- **THE PROBLEM**: Search term "pink": copy each line of the records that contains it.

---------- MATERIALS PROVIDED ----------

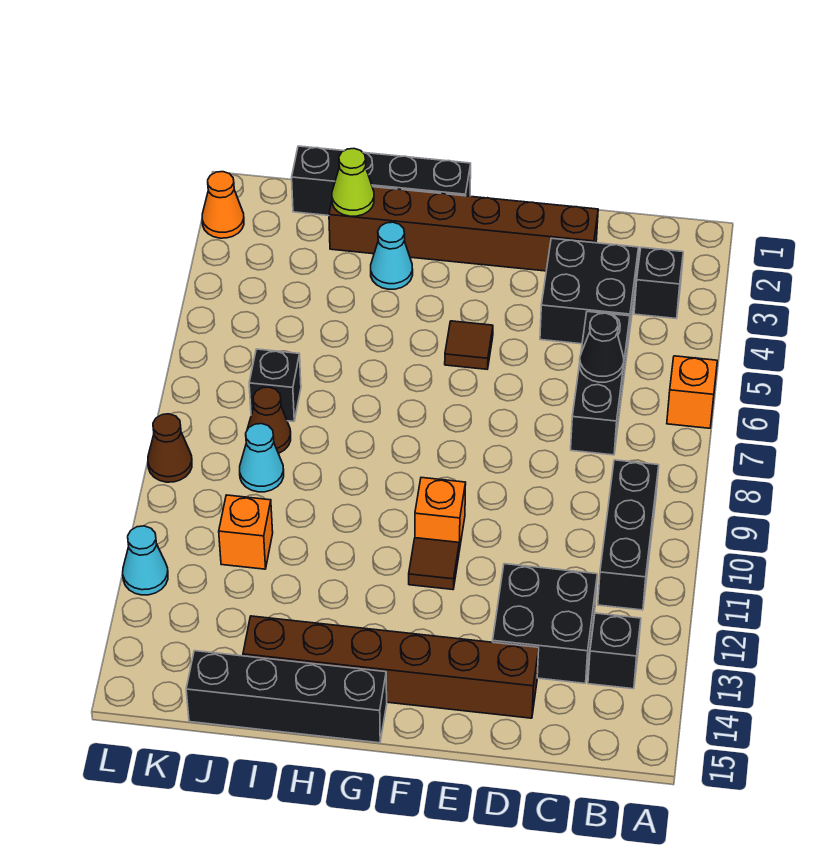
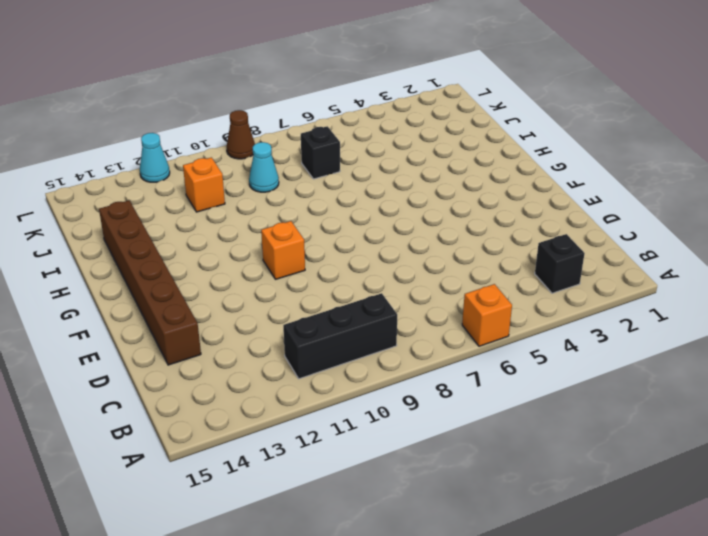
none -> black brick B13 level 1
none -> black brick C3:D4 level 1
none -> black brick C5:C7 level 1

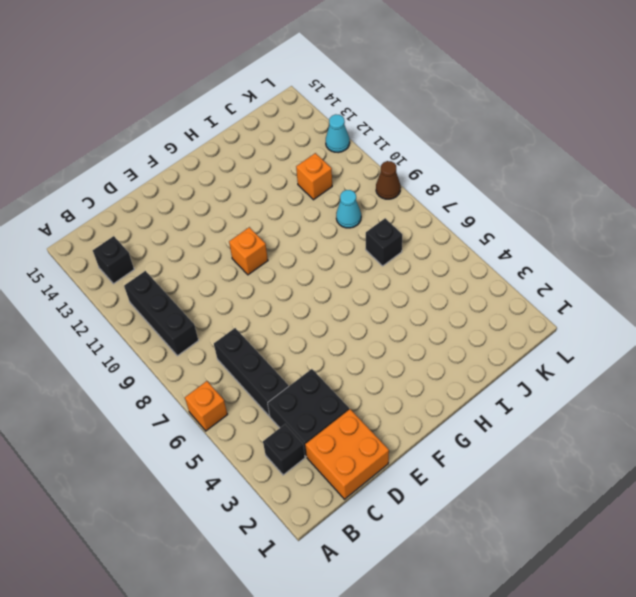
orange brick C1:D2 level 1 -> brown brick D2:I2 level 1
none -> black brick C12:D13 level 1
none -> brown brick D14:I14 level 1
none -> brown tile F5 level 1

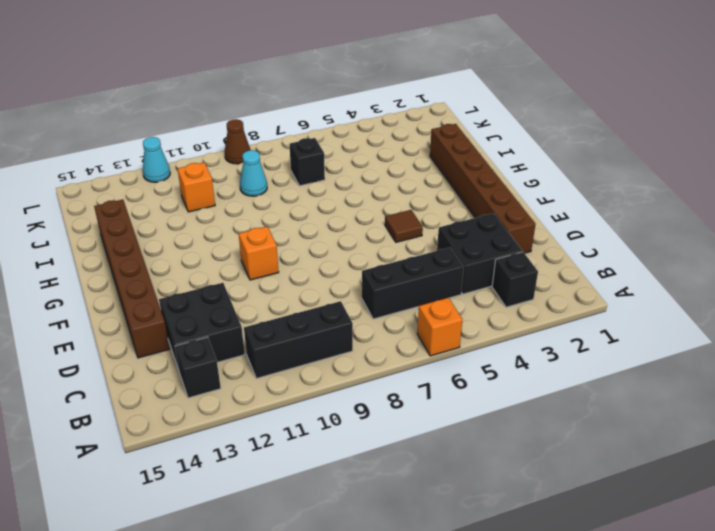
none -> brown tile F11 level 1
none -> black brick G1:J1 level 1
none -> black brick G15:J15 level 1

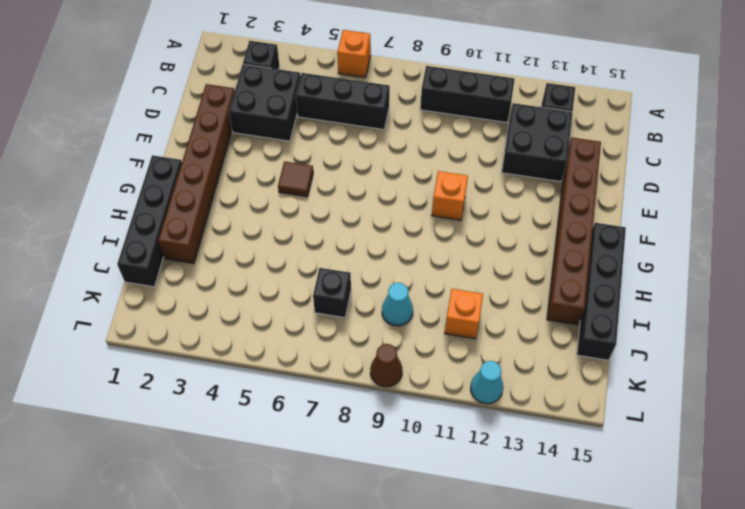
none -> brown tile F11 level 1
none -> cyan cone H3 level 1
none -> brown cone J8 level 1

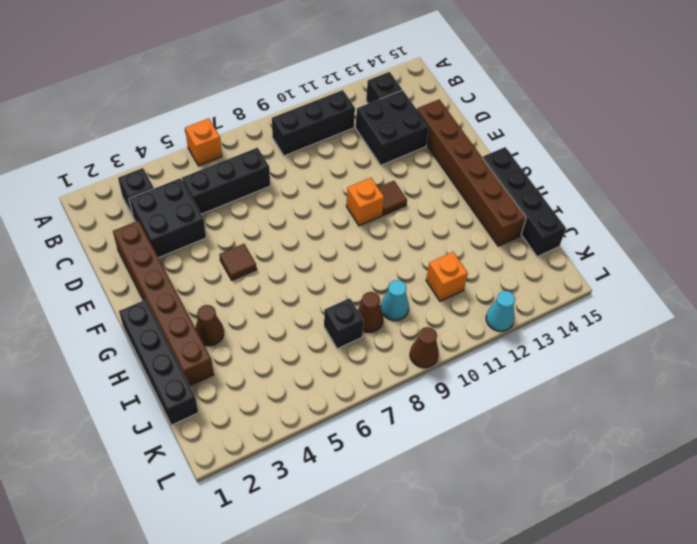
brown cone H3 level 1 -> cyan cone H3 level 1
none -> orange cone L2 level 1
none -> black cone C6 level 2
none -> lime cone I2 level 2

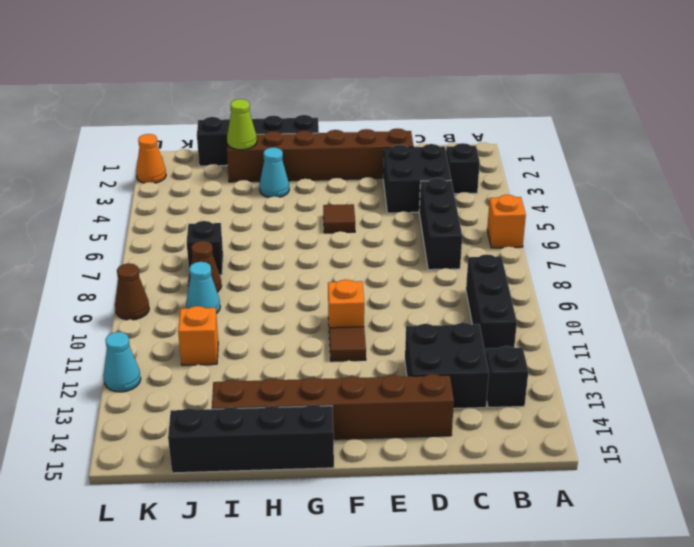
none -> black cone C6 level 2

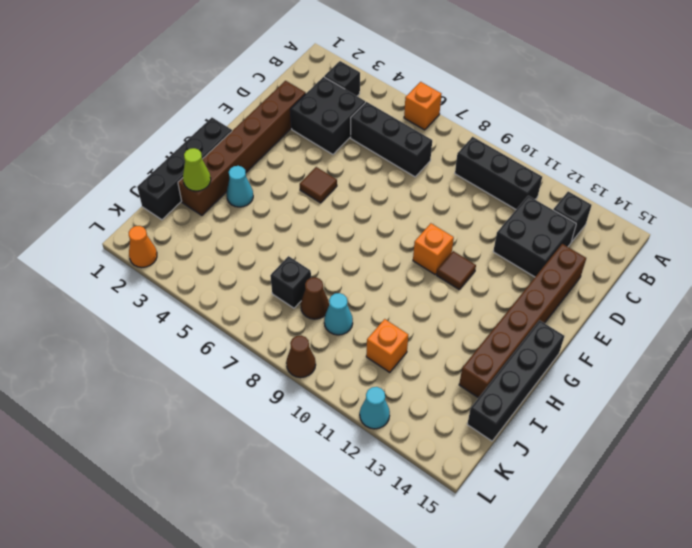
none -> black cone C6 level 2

----------
---------- MATERIALS PROVIDED ----------

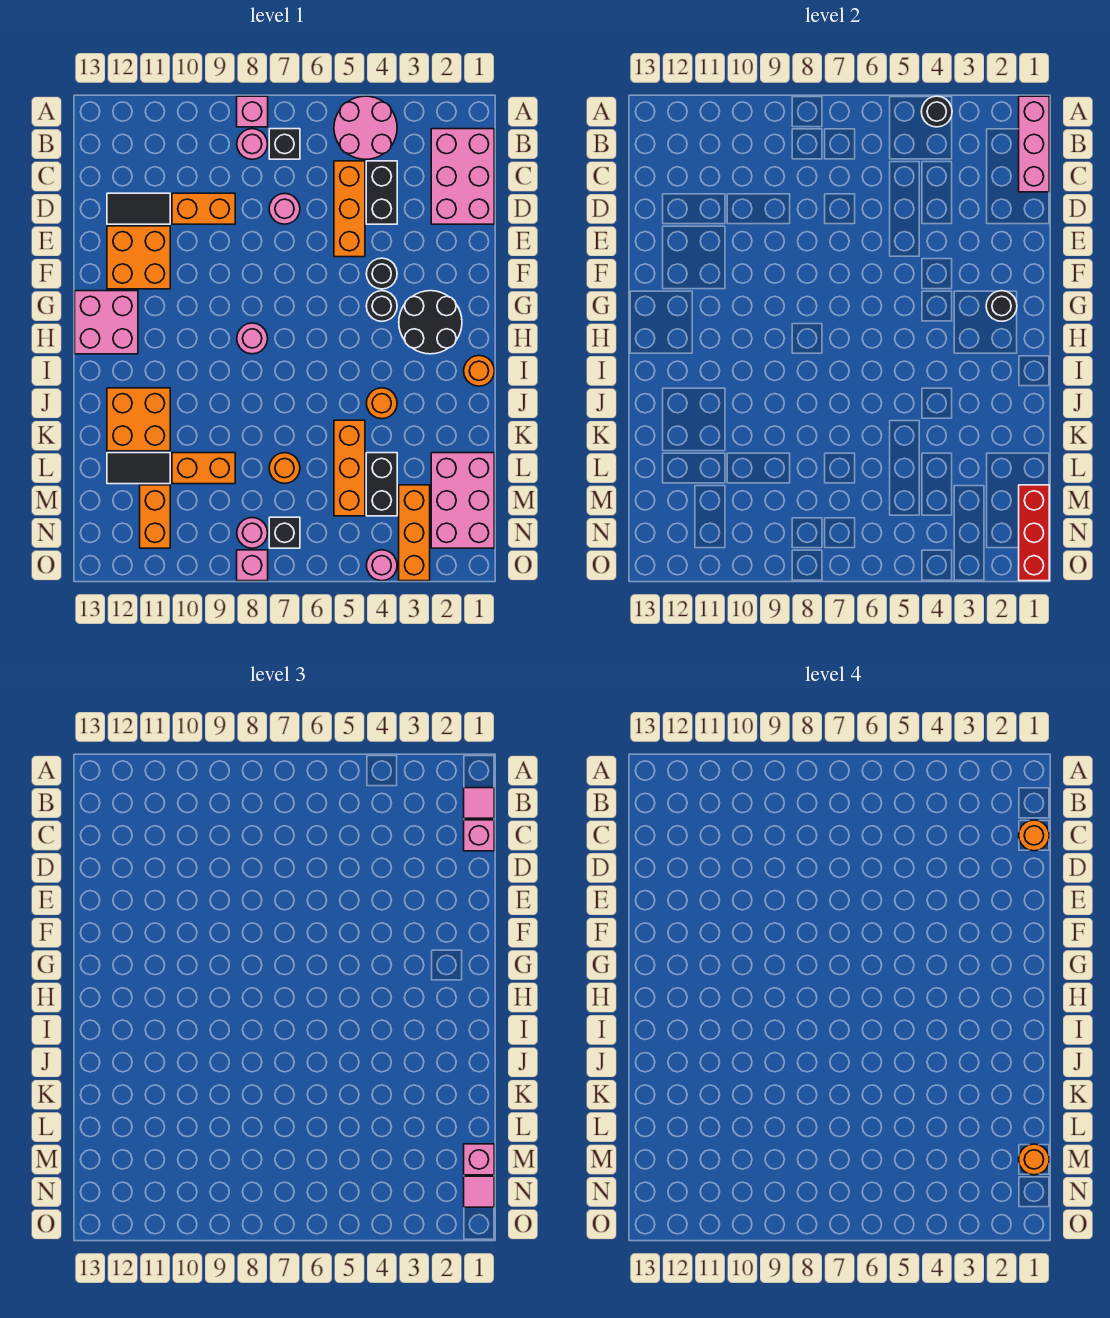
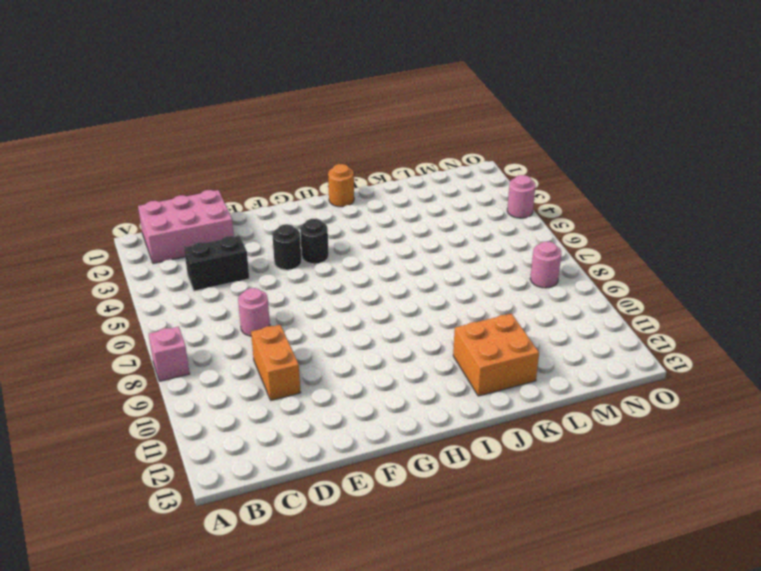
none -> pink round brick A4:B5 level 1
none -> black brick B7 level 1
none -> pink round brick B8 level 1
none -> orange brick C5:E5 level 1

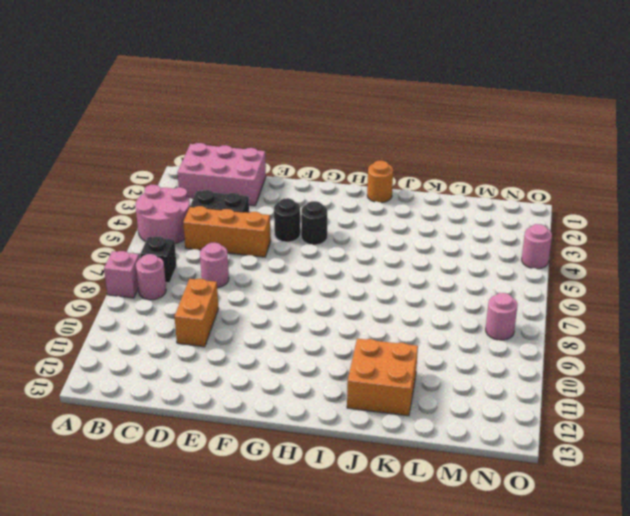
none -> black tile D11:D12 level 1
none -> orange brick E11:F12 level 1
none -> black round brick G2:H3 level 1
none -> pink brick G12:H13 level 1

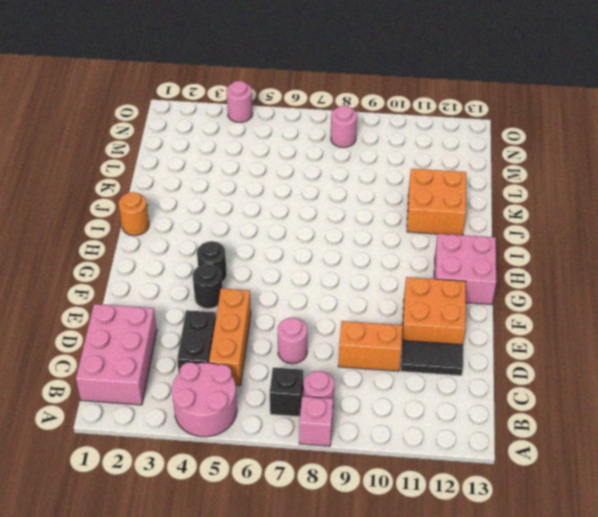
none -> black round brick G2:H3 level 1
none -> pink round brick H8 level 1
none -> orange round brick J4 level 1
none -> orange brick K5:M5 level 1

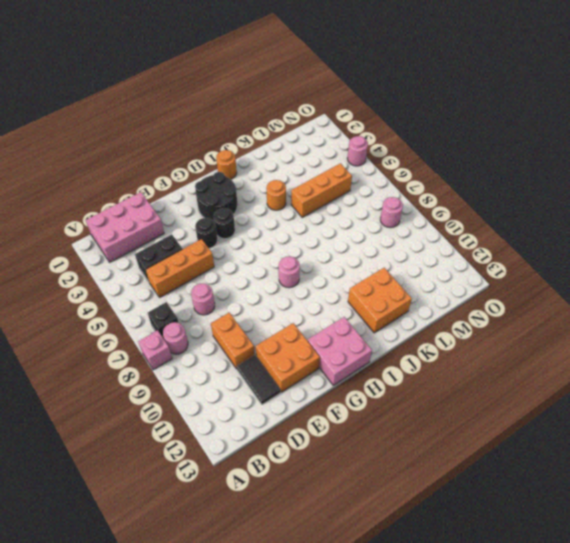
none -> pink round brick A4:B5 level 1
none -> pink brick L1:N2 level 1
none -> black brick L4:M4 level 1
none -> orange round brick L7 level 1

----------

- **RESPONSE**:
none -> pink round brick A4:B5 level 1
none -> pink round brick B8 level 1
none -> pink brick G12:H13 level 1
none -> pink round brick H8 level 1
none -> pink round brick A4:B5 level 1
none -> pink brick L1:N2 level 1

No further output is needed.